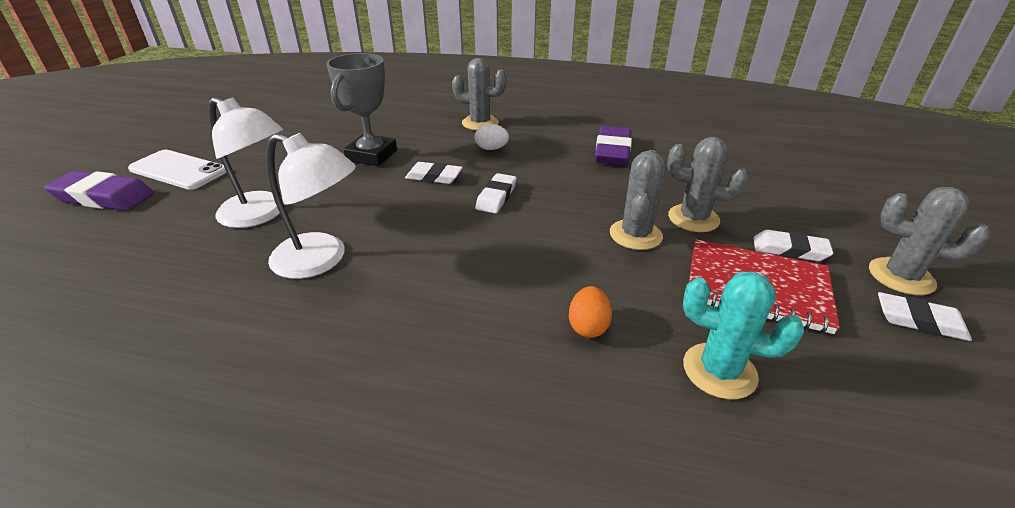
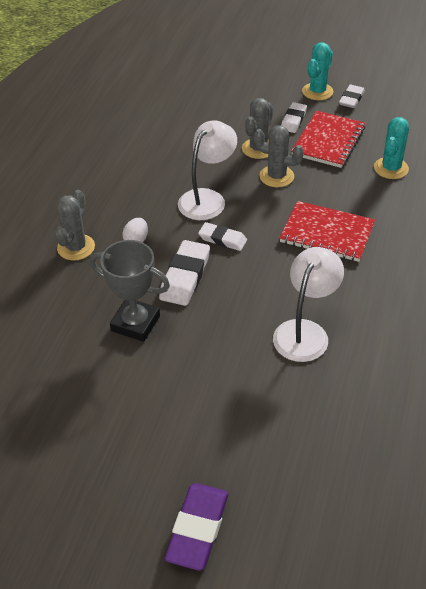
camera: 85 degrees left, 10 degrees up
(178, 170) = (144, 482): white phone -> none
(261, 214) = (240, 384): white lamp -> white lamp (207, 198)
(434, 177) = (185, 276): white eraser -> white eraser, size x1.55
(515, 282) = (327, 233): none -> red notebook
(588, 326) = (364, 207): orange egg -> none
(612, 151) = (154, 170): purple eraser -> none
(901, 276) = (317, 91): grey cactus -> turquoise cactus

» About this task: From the line that contains "(612, 151) = (154, 170): purple" down to the last line of the material above, copy every line word for word, both ends included.

» Problem solution:
(612, 151) = (154, 170): purple eraser -> none
(901, 276) = (317, 91): grey cactus -> turquoise cactus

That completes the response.